Interface element records
════════════════
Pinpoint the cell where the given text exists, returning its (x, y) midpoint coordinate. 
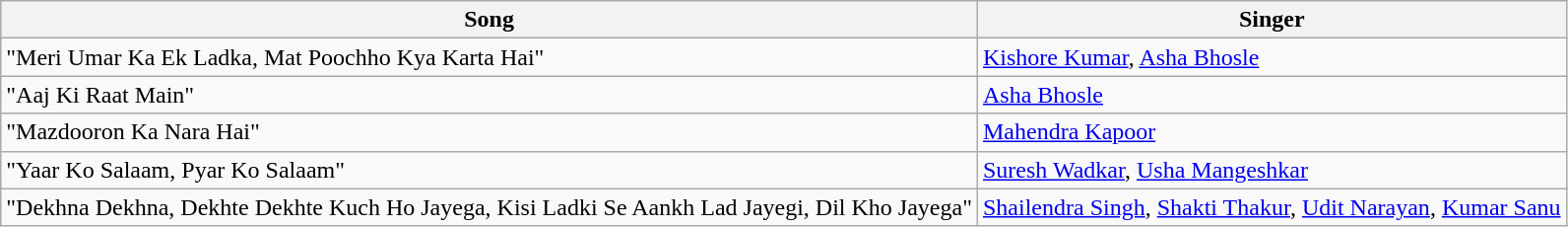
"Yaar Ko Salaam, Pyar Ko Salaam" (490, 169)
Song (490, 20)
"Dekhna Dekhna, Dekhte Dekhte Kuch Ho Jayega, Kisi Ladki Se Aankh Lad Jayegi, Dil Kho Jayega" (490, 207)
"Mazdooron Ka Nara Hai" (490, 132)
Suresh Wadkar, Usha Mangeshkar (1272, 169)
Kishore Kumar, Asha Bhosle (1272, 57)
Asha Bhosle (1272, 95)
"Meri Umar Ka Ek Ladka, Mat Poochho Kya Karta Hai" (490, 57)
Singer (1272, 20)
Shailendra Singh, Shakti Thakur, Udit Narayan, Kumar Sanu (1272, 207)
Mahendra Kapoor (1272, 132)
"Aaj Ki Raat Main" (490, 95)
Return (X, Y) of the center of cell containing provided text 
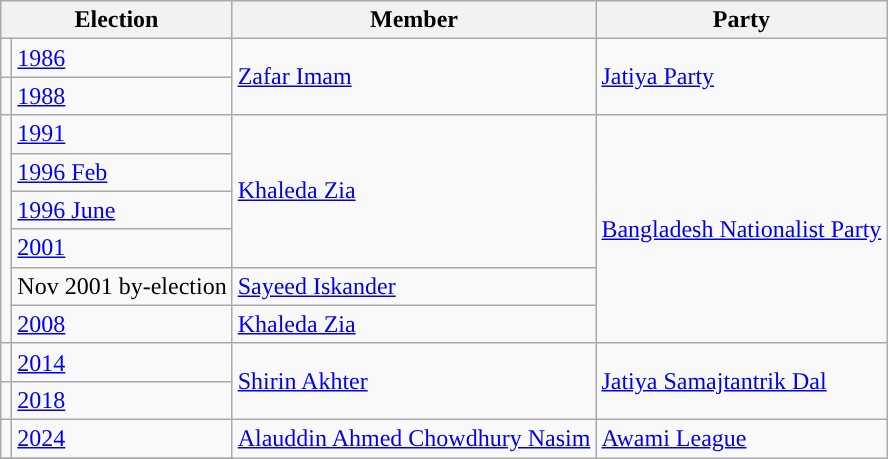
Bangladesh Nationalist Party (742, 229)
Member (414, 20)
1996 June (122, 210)
1986 (122, 58)
2018 (122, 400)
Sayeed Iskander (414, 286)
Nov 2001 by-election (122, 286)
Jatiya Samajtantrik Dal (742, 381)
Zafar Imam (414, 77)
Alauddin Ahmed Chowdhury Nasim (414, 438)
Awami League (742, 438)
Party (742, 20)
1988 (122, 96)
1991 (122, 134)
Jatiya Party (742, 77)
2001 (122, 248)
2008 (122, 324)
Shirin Akhter (414, 381)
Election (116, 20)
2024 (122, 438)
1996 Feb (122, 172)
2014 (122, 362)
From the cell containing the given text, extract its center point as (X, Y) coordinate. 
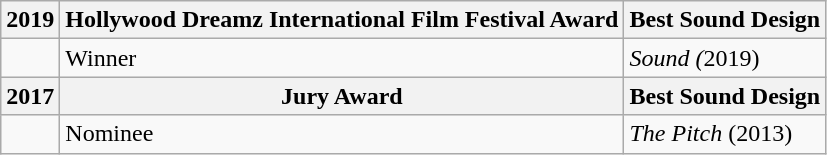
Nominee (342, 134)
Hollywood Dreamz International Film Festival Award (342, 20)
Jury Award (342, 96)
Winner (342, 58)
2019 (30, 20)
Sound (2019) (725, 58)
2017 (30, 96)
The Pitch (2013) (725, 134)
From the cell containing the given text, extract its center point as (X, Y) coordinate. 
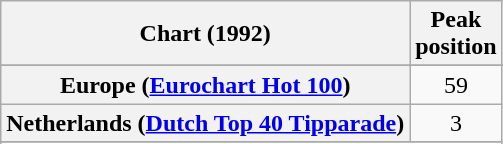
Peakposition (456, 34)
Netherlands (Dutch Top 40 Tipparade) (206, 123)
Chart (1992) (206, 34)
3 (456, 123)
59 (456, 85)
Europe (Eurochart Hot 100) (206, 85)
Extract the [x, y] coordinate from the center of the cell holding the provided text.  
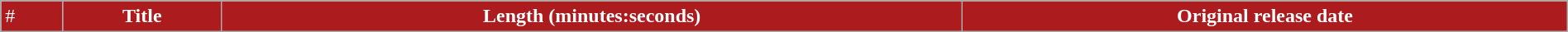
Length (minutes:seconds) [592, 17]
Title [142, 17]
# [31, 17]
Original release date [1265, 17]
Output the (X, Y) coordinate of the center of the cell containing the given text.  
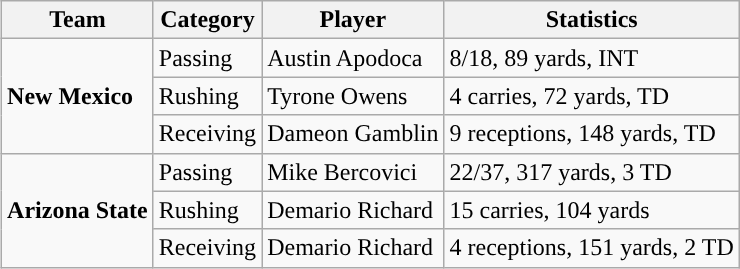
Austin Apodoca (353, 58)
15 carries, 104 yards (592, 210)
4 receptions, 151 yards, 2 TD (592, 248)
Mike Bercovici (353, 172)
Arizona State (78, 210)
22/37, 317 yards, 3 TD (592, 172)
8/18, 89 yards, INT (592, 58)
9 receptions, 148 yards, TD (592, 134)
New Mexico (78, 96)
4 carries, 72 yards, TD (592, 96)
Statistics (592, 20)
Tyrone Owens (353, 96)
Dameon Gamblin (353, 134)
Team (78, 20)
Player (353, 20)
Category (207, 20)
Find where the given text appears and provide that cell's center as [X, Y] coordinate. 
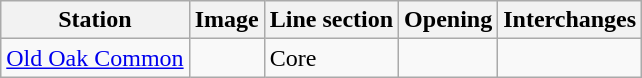
Image [226, 20]
Interchanges [570, 20]
Old Oak Common [95, 58]
Station [95, 20]
Opening [448, 20]
Line section [331, 20]
Core [331, 58]
Determine the (x, y) coordinate at the center of the cell enclosing the given text.  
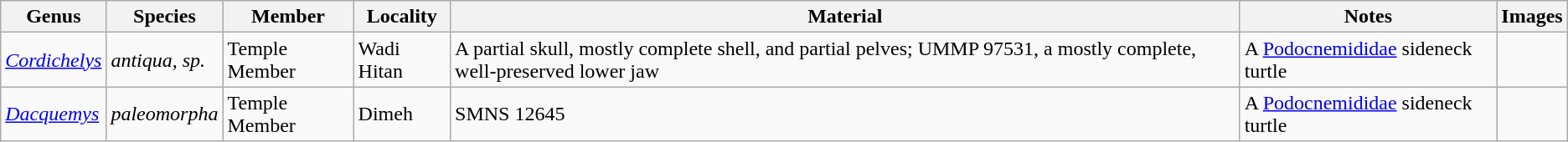
Dacquemys (54, 114)
A partial skull, mostly complete shell, and partial pelves; UMMP 97531, a mostly complete, well-preserved lower jaw (846, 60)
Locality (402, 17)
SMNS 12645 (846, 114)
paleomorpha (164, 114)
Cordichelys (54, 60)
Species (164, 17)
antiqua, sp. (164, 60)
Notes (1369, 17)
Images (1532, 17)
Wadi Hitan (402, 60)
Member (288, 17)
Genus (54, 17)
Dimeh (402, 114)
Material (846, 17)
Find where the given text appears and provide that cell's center as [x, y] coordinate. 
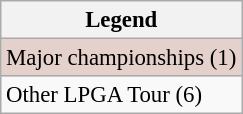
Legend [122, 20]
Major championships (1) [122, 58]
Other LPGA Tour (6) [122, 95]
Output the [X, Y] coordinate of the center of the cell containing the given text.  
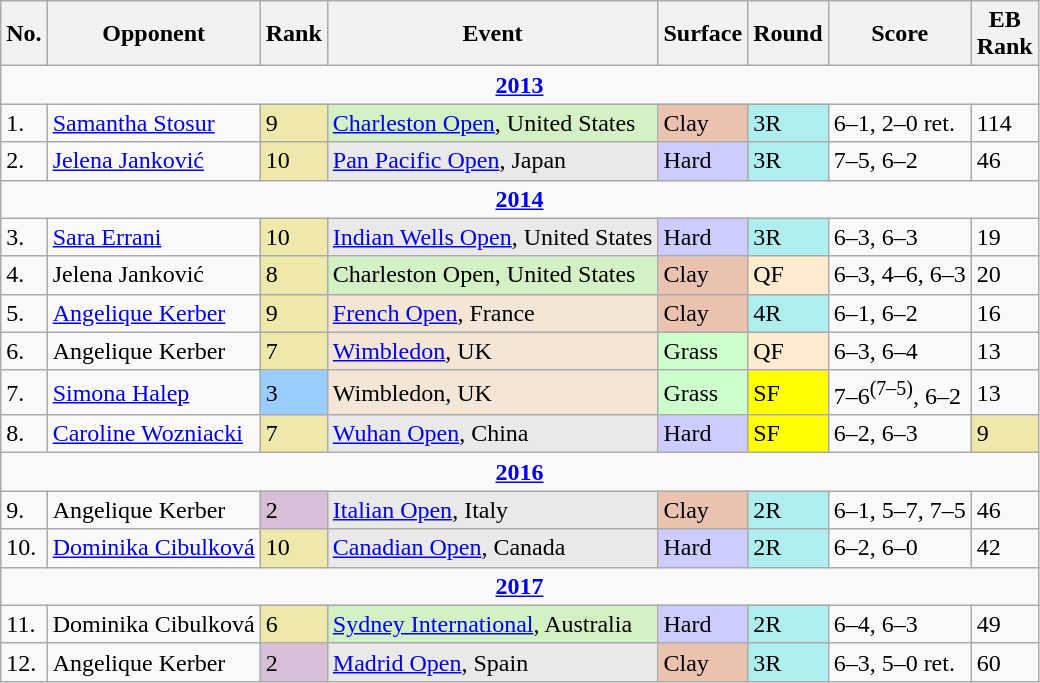
6–1, 6–2 [900, 313]
11. [24, 624]
6–4, 6–3 [900, 624]
12. [24, 662]
7–6(7–5), 6–2 [900, 392]
4R [788, 313]
Pan Pacific Open, Japan [492, 161]
9. [24, 510]
Caroline Wozniacki [154, 434]
3. [24, 237]
2013 [520, 85]
Samantha Stosur [154, 123]
2014 [520, 199]
16 [1004, 313]
6–1, 5–7, 7–5 [900, 510]
Event [492, 34]
Sara Errani [154, 237]
6–3, 6–4 [900, 351]
French Open, France [492, 313]
6–3, 6–3 [900, 237]
2. [24, 161]
6 [294, 624]
60 [1004, 662]
114 [1004, 123]
2016 [520, 472]
No. [24, 34]
7. [24, 392]
6–3, 4–6, 6–3 [900, 275]
6–2, 6–3 [900, 434]
6. [24, 351]
10. [24, 548]
5. [24, 313]
Rank [294, 34]
Madrid Open, Spain [492, 662]
Indian Wells Open, United States [492, 237]
20 [1004, 275]
6–2, 6–0 [900, 548]
42 [1004, 548]
Opponent [154, 34]
Italian Open, Italy [492, 510]
Simona Halep [154, 392]
19 [1004, 237]
6–1, 2–0 ret. [900, 123]
4. [24, 275]
Round [788, 34]
Wuhan Open, China [492, 434]
3 [294, 392]
8. [24, 434]
2017 [520, 586]
1. [24, 123]
Score [900, 34]
Surface [703, 34]
Canadian Open, Canada [492, 548]
7–5, 6–2 [900, 161]
Sydney International, Australia [492, 624]
6–3, 5–0 ret. [900, 662]
8 [294, 275]
49 [1004, 624]
EBRank [1004, 34]
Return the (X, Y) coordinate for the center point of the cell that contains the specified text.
════════════════
Rewrite all of the records above, replacing every "Asha Bhosle" with "Lata Mangeshkar" and leaving everything else unchanged. Omit the pictures from your answer.

Pinpoint the cell where the given text exists, returning its (x, y) midpoint coordinate. 
"Yaar Ko Salaam, Pyar Ko Salaam" (490, 169)
Song (490, 20)
"Dekhna Dekhna, Dekhte Dekhte Kuch Ho Jayega, Kisi Ladki Se Aankh Lad Jayegi, Dil Kho Jayega" (490, 207)
"Mazdooron Ka Nara Hai" (490, 132)
Suresh Wadkar, Usha Mangeshkar (1272, 169)
Kishore Kumar, Lata Mangeshkar (1272, 57)
Lata Mangeshkar (1272, 95)
"Meri Umar Ka Ek Ladka, Mat Poochho Kya Karta Hai" (490, 57)
Singer (1272, 20)
Shailendra Singh, Shakti Thakur, Udit Narayan, Kumar Sanu (1272, 207)
Mahendra Kapoor (1272, 132)
"Aaj Ki Raat Main" (490, 95)
Return (X, Y) of the center of cell containing provided text 
Bangladesh Nationalist Party (742, 229)
Member (414, 20)
1996 June (122, 210)
1986 (122, 58)
2018 (122, 400)
Sayeed Iskander (414, 286)
Nov 2001 by-election (122, 286)
Jatiya Samajtantrik Dal (742, 381)
Zafar Imam (414, 77)
Alauddin Ahmed Chowdhury Nasim (414, 438)
Awami League (742, 438)
Party (742, 20)
1988 (122, 96)
1991 (122, 134)
Jatiya Party (742, 77)
2001 (122, 248)
2008 (122, 324)
Shirin Akhter (414, 381)
Election (116, 20)
2024 (122, 438)
1996 Feb (122, 172)
2014 (122, 362)
From the cell containing the given text, extract its center point as (X, Y) coordinate. 
Nominee (342, 134)
Hollywood Dreamz International Film Festival Award (342, 20)
Jury Award (342, 96)
Winner (342, 58)
2019 (30, 20)
Sound (2019) (725, 58)
2017 (30, 96)
The Pitch (2013) (725, 134)
From the cell containing the given text, extract its center point as (X, Y) coordinate. 
Peakposition (456, 34)
Netherlands (Dutch Top 40 Tipparade) (206, 123)
Chart (1992) (206, 34)
3 (456, 123)
59 (456, 85)
Europe (Eurochart Hot 100) (206, 85)
Extract the [x, y] coordinate from the center of the cell holding the provided text.  
Length (minutes:seconds) [592, 17]
Title [142, 17]
# [31, 17]
Original release date [1265, 17]
Output the (X, Y) coordinate of the center of the cell containing the given text.  
Austin Apodoca (353, 58)
15 carries, 104 yards (592, 210)
4 receptions, 151 yards, 2 TD (592, 248)
Mike Bercovici (353, 172)
Arizona State (78, 210)
22/37, 317 yards, 3 TD (592, 172)
8/18, 89 yards, INT (592, 58)
9 receptions, 148 yards, TD (592, 134)
New Mexico (78, 96)
4 carries, 72 yards, TD (592, 96)
Statistics (592, 20)
Tyrone Owens (353, 96)
Dameon Gamblin (353, 134)
Team (78, 20)
Player (353, 20)
Category (207, 20)
Find where the given text appears and provide that cell's center as [X, Y] coordinate. 
Image [226, 20]
Interchanges [570, 20]
Old Oak Common [95, 58]
Station [95, 20]
Opening [448, 20]
Line section [331, 20]
Core [331, 58]
Determine the (x, y) coordinate at the center of the cell enclosing the given text.  
Dacquemys (54, 114)
A partial skull, mostly complete shell, and partial pelves; UMMP 97531, a mostly complete, well-preserved lower jaw (846, 60)
Locality (402, 17)
SMNS 12645 (846, 114)
paleomorpha (164, 114)
Cordichelys (54, 60)
Species (164, 17)
antiqua, sp. (164, 60)
Notes (1369, 17)
Images (1532, 17)
Wadi Hitan (402, 60)
Member (288, 17)
Genus (54, 17)
Dimeh (402, 114)
Material (846, 17)
Find where the given text appears and provide that cell's center as [x, y] coordinate. 
Legend [122, 20]
Major championships (1) [122, 58]
Other LPGA Tour (6) [122, 95]
Output the [X, Y] coordinate of the center of the cell containing the given text.  
6–1, 6–2 [900, 313]
11. [24, 624]
6–4, 6–3 [900, 624]
12. [24, 662]
7–6(7–5), 6–2 [900, 392]
4R [788, 313]
Pan Pacific Open, Japan [492, 161]
9. [24, 510]
Caroline Wozniacki [154, 434]
3. [24, 237]
2013 [520, 85]
Samantha Stosur [154, 123]
2014 [520, 199]
16 [1004, 313]
6–1, 5–7, 7–5 [900, 510]
Event [492, 34]
Sara Errani [154, 237]
6–3, 6–4 [900, 351]
French Open, France [492, 313]
6–3, 6–3 [900, 237]
2. [24, 161]
6 [294, 624]
60 [1004, 662]
114 [1004, 123]
2016 [520, 472]
No. [24, 34]
7. [24, 392]
6–3, 4–6, 6–3 [900, 275]
6–2, 6–3 [900, 434]
6. [24, 351]
10. [24, 548]
5. [24, 313]
Rank [294, 34]
Madrid Open, Spain [492, 662]
Indian Wells Open, United States [492, 237]
20 [1004, 275]
6–2, 6–0 [900, 548]
42 [1004, 548]
Opponent [154, 34]
Italian Open, Italy [492, 510]
Simona Halep [154, 392]
19 [1004, 237]
6–1, 2–0 ret. [900, 123]
4. [24, 275]
Round [788, 34]
Wuhan Open, China [492, 434]
3 [294, 392]
8. [24, 434]
2017 [520, 586]
1. [24, 123]
Score [900, 34]
Surface [703, 34]
Canadian Open, Canada [492, 548]
7–5, 6–2 [900, 161]
Sydney International, Australia [492, 624]
6–3, 5–0 ret. [900, 662]
8 [294, 275]
49 [1004, 624]
EBRank [1004, 34]
Return the (X, Y) coordinate for the center point of the cell that contains the specified text.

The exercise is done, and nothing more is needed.